=== Begin Enclosure ===

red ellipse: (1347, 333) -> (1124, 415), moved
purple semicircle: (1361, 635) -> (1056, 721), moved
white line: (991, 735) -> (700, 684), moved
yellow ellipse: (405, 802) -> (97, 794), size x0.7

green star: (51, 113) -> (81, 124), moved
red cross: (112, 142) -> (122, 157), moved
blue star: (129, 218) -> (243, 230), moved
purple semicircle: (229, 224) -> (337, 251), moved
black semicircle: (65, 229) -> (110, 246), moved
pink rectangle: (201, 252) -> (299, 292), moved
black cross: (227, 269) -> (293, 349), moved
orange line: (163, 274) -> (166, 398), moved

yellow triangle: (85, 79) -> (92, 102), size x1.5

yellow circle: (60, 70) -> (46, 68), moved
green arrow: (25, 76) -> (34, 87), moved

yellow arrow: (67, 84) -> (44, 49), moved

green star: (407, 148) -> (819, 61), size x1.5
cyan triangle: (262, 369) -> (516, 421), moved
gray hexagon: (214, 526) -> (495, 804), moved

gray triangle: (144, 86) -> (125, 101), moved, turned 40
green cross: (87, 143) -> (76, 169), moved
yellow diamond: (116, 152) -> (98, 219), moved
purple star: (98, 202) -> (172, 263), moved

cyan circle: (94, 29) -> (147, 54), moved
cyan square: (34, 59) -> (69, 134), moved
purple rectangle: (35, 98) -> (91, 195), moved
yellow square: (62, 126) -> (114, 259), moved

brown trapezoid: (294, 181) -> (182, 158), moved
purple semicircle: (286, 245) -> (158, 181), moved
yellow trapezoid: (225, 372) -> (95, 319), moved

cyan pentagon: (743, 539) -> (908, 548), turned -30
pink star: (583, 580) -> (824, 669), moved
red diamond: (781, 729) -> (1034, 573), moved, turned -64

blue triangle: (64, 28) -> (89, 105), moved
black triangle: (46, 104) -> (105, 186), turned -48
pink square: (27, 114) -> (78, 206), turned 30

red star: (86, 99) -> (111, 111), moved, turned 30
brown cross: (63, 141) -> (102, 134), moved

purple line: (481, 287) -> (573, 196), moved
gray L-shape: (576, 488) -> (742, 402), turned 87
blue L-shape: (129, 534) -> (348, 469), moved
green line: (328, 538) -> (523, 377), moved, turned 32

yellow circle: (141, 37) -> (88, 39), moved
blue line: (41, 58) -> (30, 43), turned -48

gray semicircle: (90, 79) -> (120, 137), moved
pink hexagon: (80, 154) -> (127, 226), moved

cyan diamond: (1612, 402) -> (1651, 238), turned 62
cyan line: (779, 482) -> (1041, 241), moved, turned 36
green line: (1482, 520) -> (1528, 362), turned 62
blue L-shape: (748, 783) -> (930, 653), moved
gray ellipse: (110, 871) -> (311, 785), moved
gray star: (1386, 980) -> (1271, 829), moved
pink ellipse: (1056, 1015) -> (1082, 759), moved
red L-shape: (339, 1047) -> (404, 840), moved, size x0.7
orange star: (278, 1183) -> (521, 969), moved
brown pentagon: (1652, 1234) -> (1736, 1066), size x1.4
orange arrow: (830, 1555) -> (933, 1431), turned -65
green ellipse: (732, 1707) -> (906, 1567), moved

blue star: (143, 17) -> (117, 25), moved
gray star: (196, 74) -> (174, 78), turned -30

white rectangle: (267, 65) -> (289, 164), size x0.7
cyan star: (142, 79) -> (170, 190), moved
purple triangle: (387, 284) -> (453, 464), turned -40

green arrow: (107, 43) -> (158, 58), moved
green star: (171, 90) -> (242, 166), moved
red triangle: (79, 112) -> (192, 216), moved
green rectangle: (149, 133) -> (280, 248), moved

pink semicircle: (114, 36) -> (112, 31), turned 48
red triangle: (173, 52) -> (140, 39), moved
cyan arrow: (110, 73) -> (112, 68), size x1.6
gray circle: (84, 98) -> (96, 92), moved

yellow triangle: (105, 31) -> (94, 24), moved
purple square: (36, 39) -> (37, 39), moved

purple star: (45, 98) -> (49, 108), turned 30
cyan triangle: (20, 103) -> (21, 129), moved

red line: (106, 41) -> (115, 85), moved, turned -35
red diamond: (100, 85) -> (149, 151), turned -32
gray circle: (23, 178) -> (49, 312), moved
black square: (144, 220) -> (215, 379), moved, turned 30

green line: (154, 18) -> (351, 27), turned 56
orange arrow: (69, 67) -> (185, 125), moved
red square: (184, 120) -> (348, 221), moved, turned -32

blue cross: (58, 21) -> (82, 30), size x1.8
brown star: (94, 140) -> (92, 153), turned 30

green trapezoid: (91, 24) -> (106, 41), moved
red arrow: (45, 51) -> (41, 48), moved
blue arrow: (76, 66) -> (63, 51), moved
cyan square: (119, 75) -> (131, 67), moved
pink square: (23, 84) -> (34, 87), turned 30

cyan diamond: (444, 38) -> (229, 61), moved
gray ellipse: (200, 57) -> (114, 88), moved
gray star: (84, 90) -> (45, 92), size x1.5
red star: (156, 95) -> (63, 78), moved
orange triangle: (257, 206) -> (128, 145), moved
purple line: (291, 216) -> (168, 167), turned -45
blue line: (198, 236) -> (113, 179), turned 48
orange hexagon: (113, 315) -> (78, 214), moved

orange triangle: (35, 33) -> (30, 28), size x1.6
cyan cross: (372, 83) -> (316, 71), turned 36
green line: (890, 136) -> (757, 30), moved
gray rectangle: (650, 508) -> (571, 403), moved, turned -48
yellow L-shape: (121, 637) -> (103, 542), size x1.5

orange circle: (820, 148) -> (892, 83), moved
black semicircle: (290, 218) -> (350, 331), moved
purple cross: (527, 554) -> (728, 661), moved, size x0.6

=== End Enclosure ===

Once you have found every line above holding the word "orange", copy those lines.

orange line: (163, 274) -> (166, 398), moved
orange star: (278, 1183) -> (521, 969), moved
orange arrow: (830, 1555) -> (933, 1431), turned -65
orange arrow: (69, 67) -> (185, 125), moved
orange triangle: (257, 206) -> (128, 145), moved
orange hexagon: (113, 315) -> (78, 214), moved
orange triangle: (35, 33) -> (30, 28), size x1.6
orange circle: (820, 148) -> (892, 83), moved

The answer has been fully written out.